> [EXERCISE]: Your output must be the lines below from the line containing "none -> brown brick H8:H11 level 1" to the line containing "none -> purple plate D8 level 3", both lines included, reproduced exactly and without pictures.

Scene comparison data
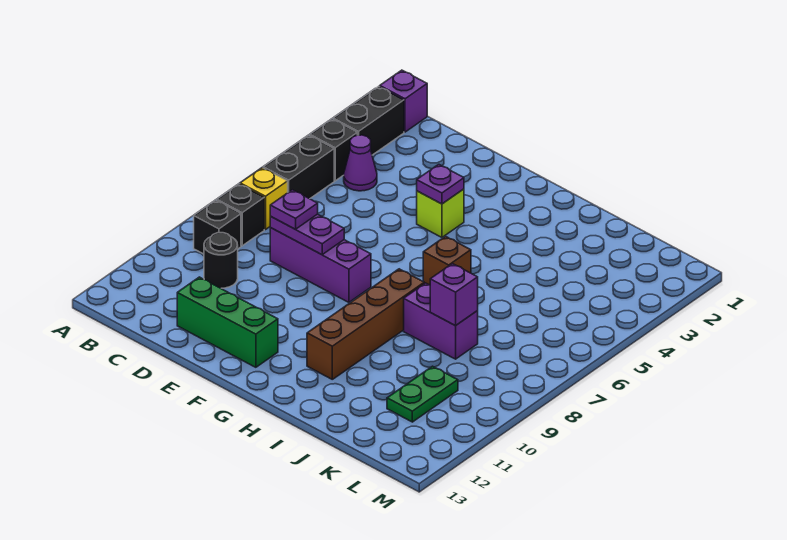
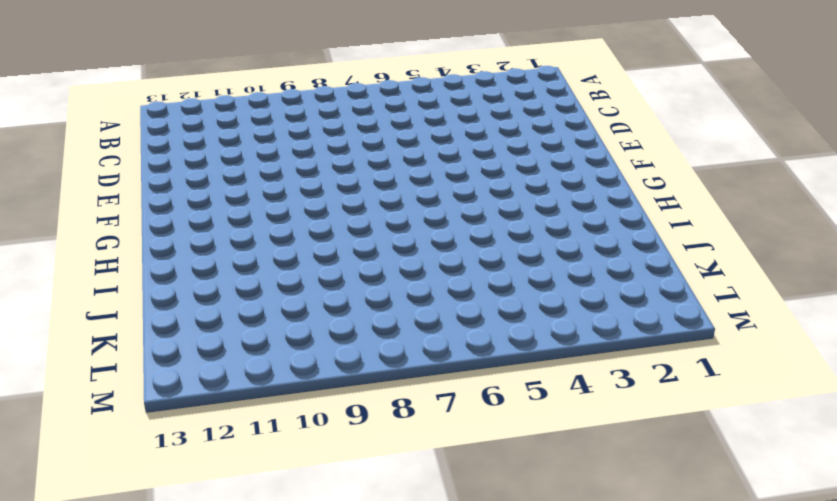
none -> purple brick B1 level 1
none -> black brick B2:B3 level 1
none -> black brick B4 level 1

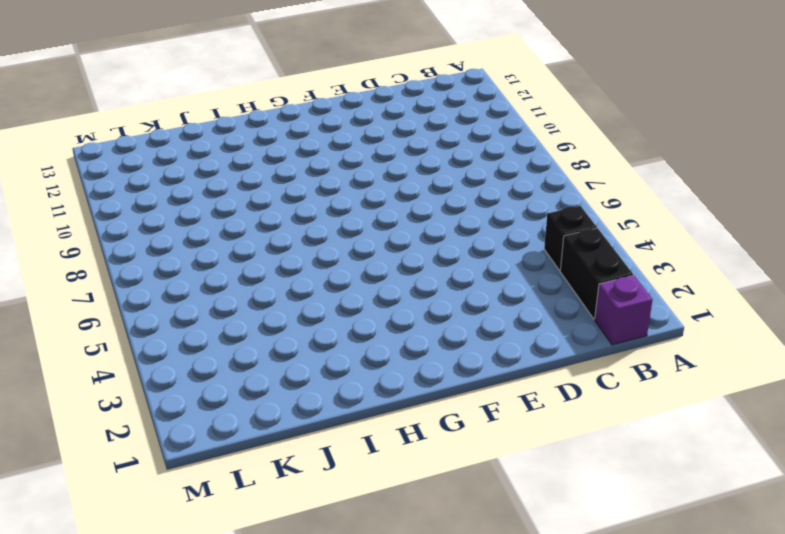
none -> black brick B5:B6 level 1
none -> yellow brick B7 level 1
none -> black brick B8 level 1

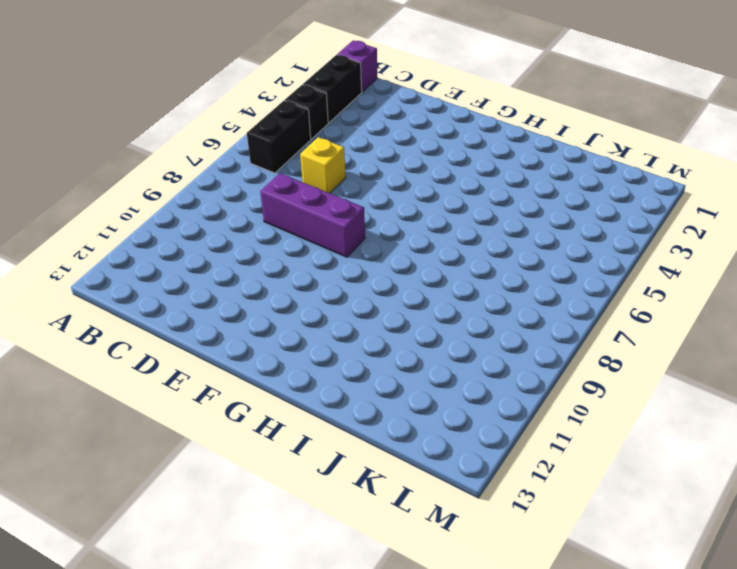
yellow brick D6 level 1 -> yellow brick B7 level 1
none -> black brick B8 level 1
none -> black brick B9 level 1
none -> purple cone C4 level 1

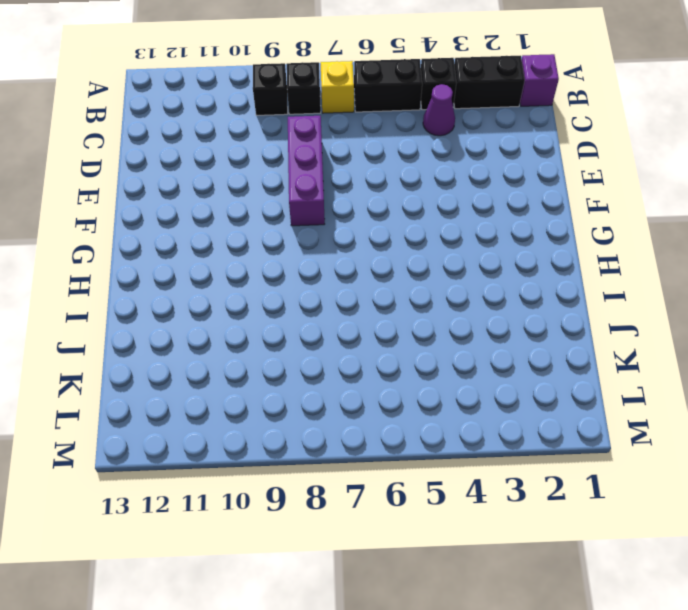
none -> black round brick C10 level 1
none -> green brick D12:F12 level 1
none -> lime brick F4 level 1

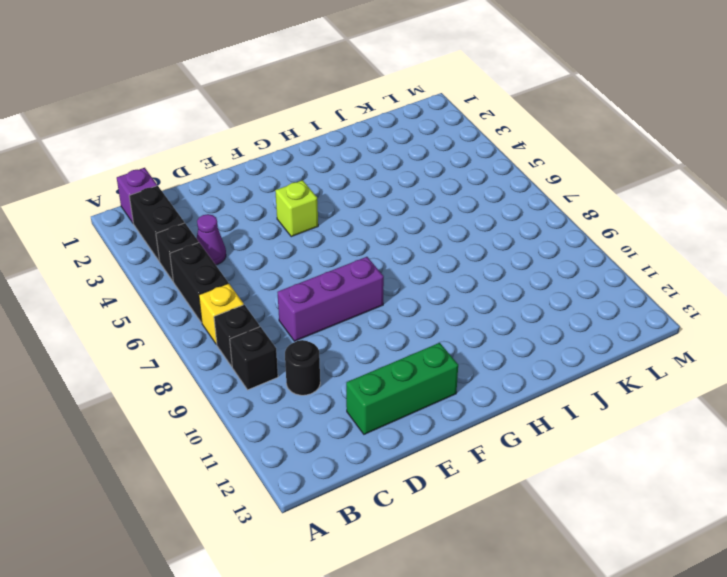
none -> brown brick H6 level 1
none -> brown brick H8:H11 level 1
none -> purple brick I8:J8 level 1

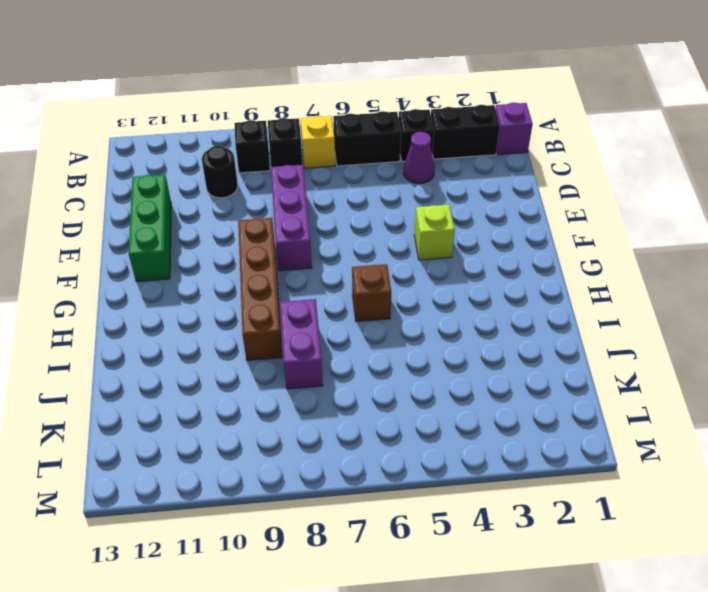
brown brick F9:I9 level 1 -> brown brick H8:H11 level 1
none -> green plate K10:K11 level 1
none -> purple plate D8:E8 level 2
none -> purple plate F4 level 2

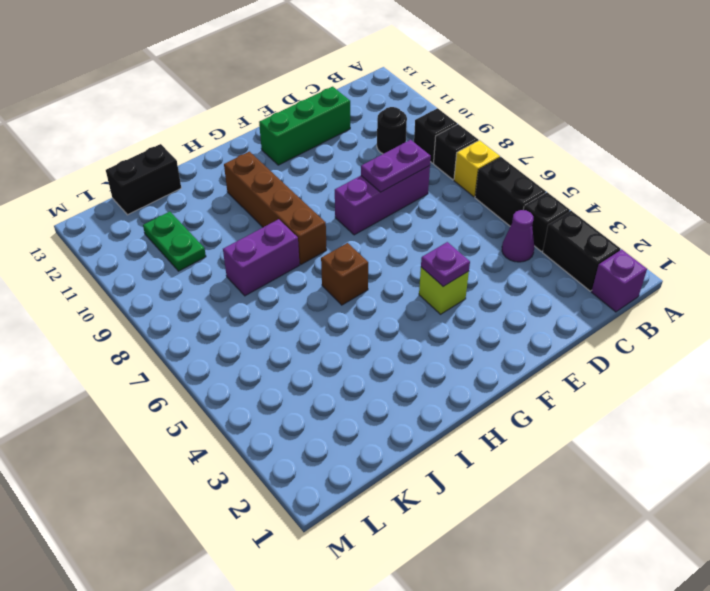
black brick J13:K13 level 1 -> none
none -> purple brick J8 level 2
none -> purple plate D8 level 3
--
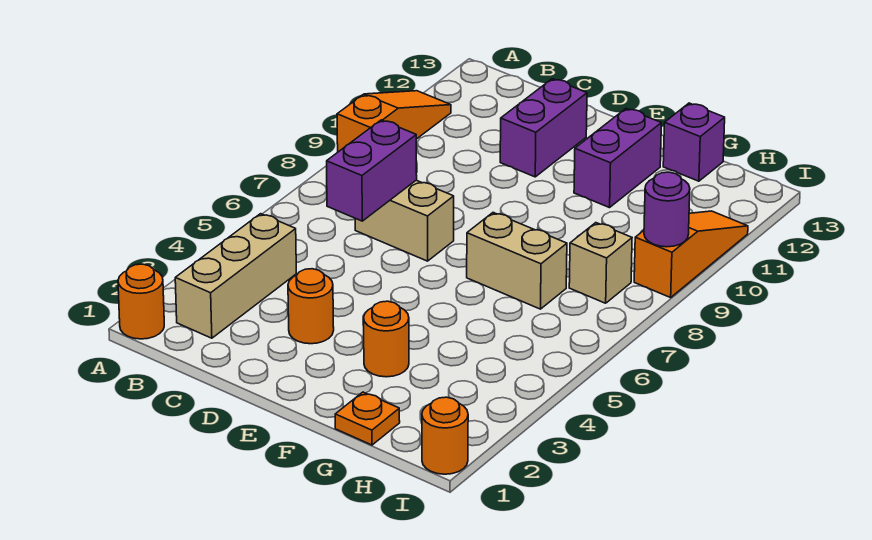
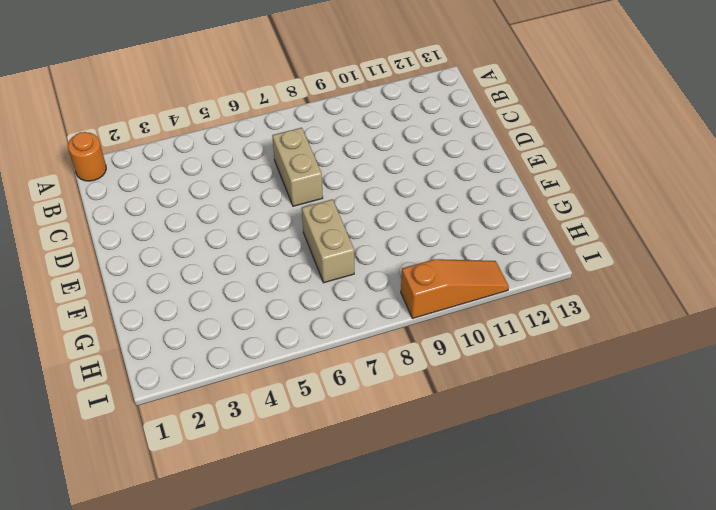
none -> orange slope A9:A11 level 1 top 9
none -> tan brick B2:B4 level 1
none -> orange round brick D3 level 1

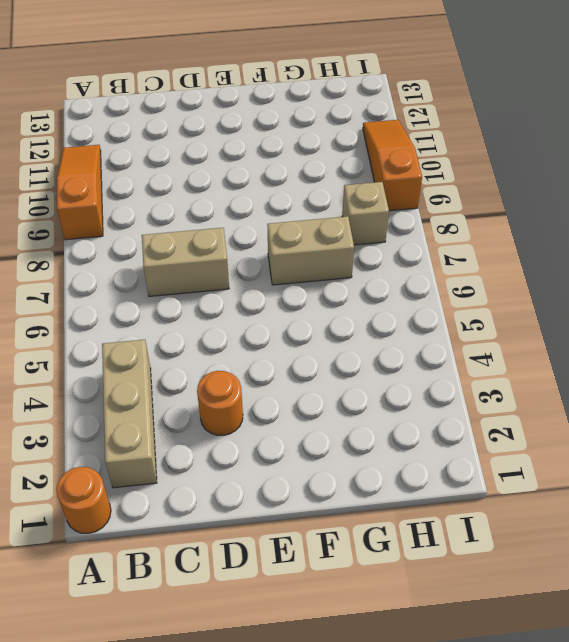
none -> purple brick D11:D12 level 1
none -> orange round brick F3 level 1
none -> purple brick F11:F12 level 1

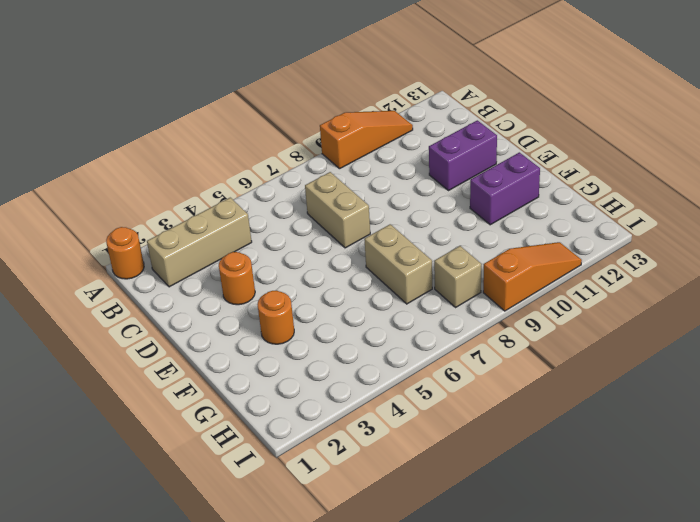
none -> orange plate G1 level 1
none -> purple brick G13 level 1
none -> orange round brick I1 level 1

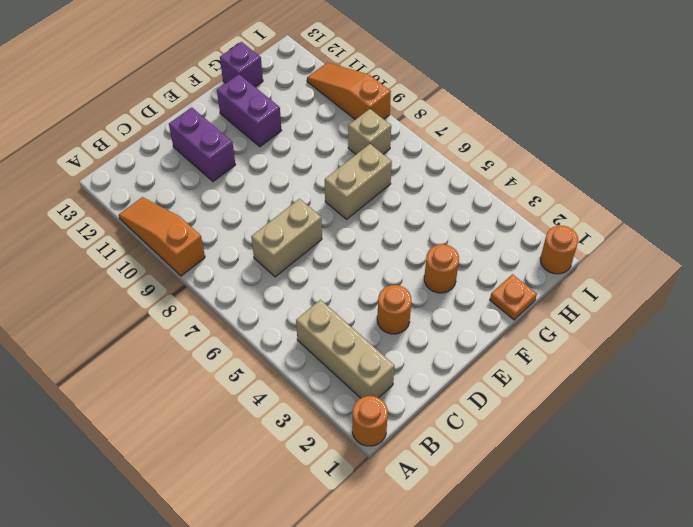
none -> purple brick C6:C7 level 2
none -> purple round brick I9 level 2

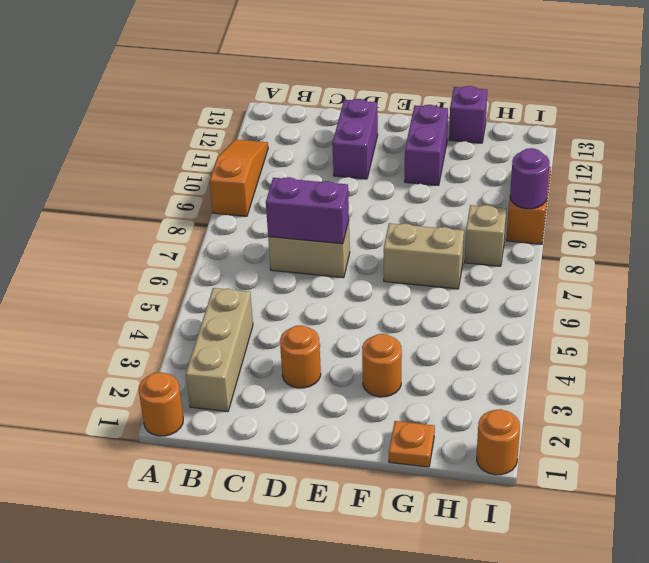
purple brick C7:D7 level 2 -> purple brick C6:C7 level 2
--
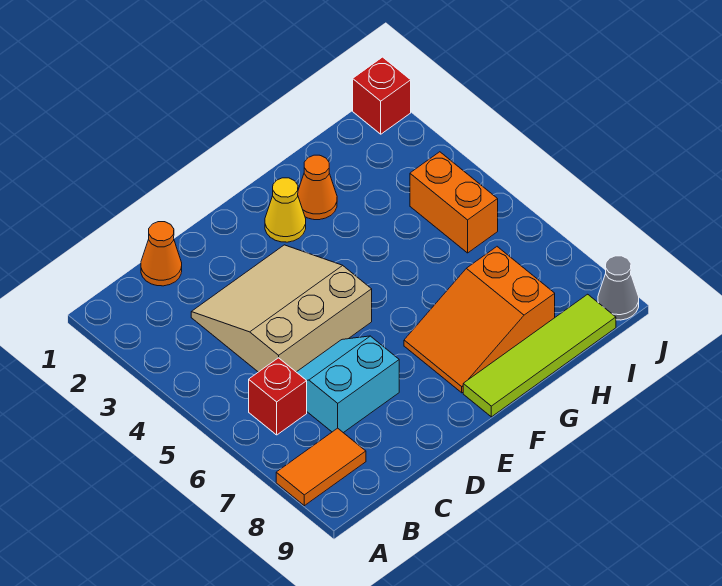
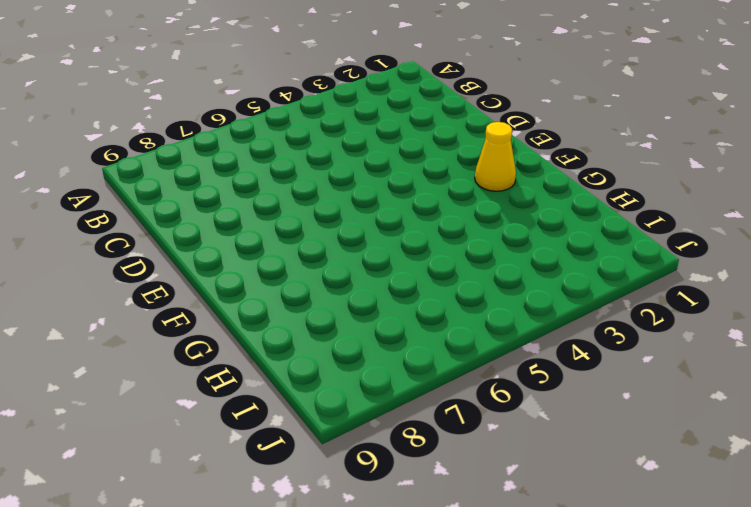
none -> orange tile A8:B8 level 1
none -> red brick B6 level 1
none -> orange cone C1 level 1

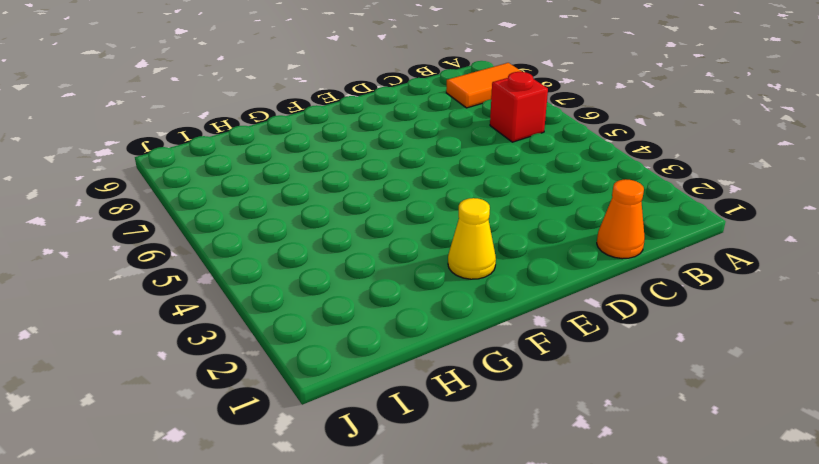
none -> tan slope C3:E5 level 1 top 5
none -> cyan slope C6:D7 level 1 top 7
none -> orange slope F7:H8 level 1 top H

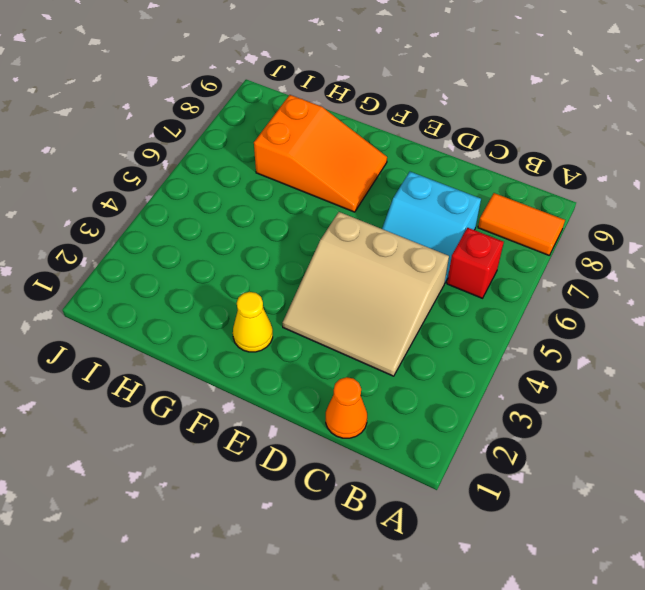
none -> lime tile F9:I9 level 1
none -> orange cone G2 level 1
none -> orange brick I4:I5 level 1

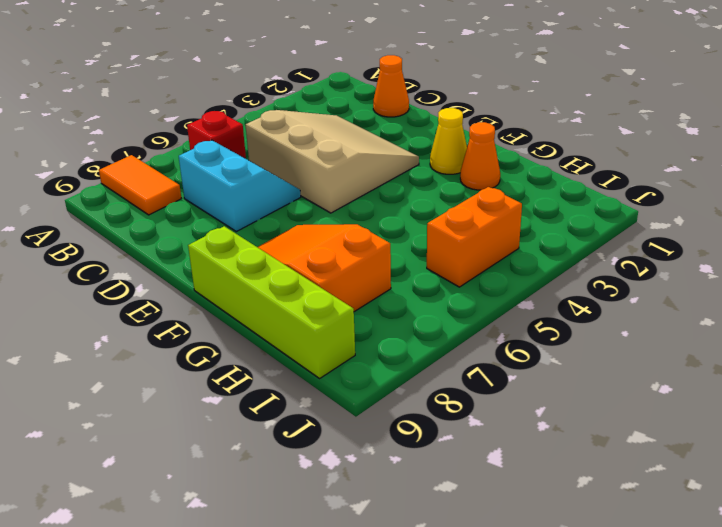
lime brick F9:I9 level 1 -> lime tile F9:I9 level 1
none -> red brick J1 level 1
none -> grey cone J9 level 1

> [REPLY]:
none -> brown brick H8:H11 level 1
none -> purple brick I8:J8 level 1

brown brick F9:I9 level 1 -> brown brick H8:H11 level 1
none -> green plate K10:K11 level 1
none -> purple plate D8:E8 level 2
none -> purple plate F4 level 2

black brick J13:K13 level 1 -> none
none -> purple brick J8 level 2
none -> purple plate D8 level 3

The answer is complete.